[RECORDS FOR THIS EXERCISE]
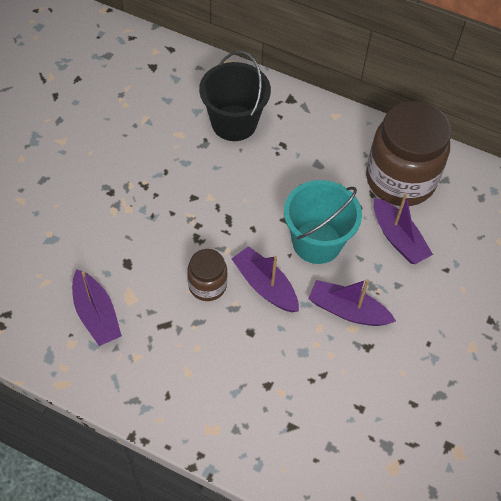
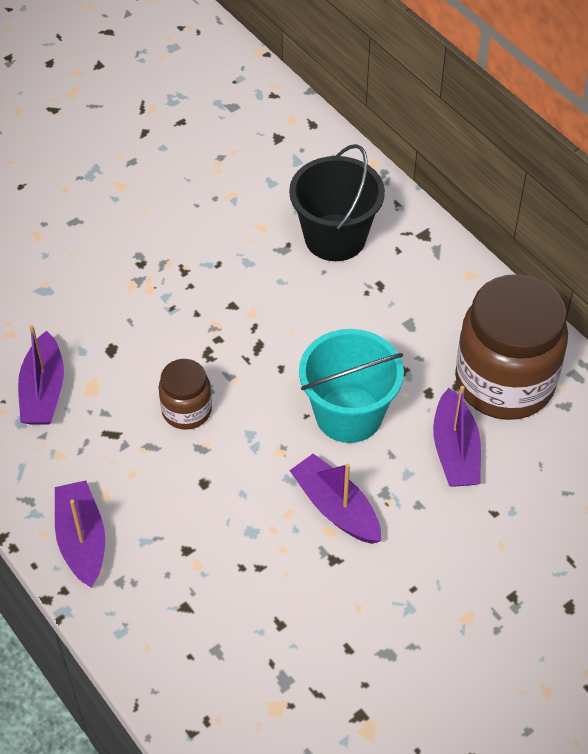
camera: 30 degrees right, 5 degrees down
purple boat [232,246,299,312] -> purple boat moved to [55,480,105,587]

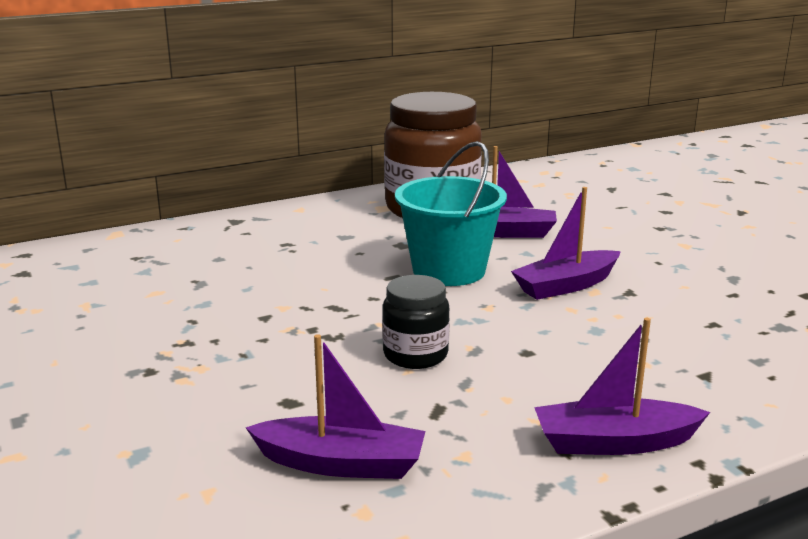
camera: 80 degrees left, 30 degrees down
brown jar [159,359,212,430] -> black jar [382,275,450,369]
black bucket [289,144,385,261] -> none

[DIRECTIONS] Set down all of the entries exactly as they appear, but keep the images out.

[RESULT OF THIS EXERCISE]
camera: 30 degrees right, 5 degrees down
purple boat [232,246,299,312] -> purple boat moved to [55,480,105,587]

camera: 80 degrees left, 30 degrees down
brown jar [159,359,212,430] -> black jar [382,275,450,369]
black bucket [289,144,385,261] -> none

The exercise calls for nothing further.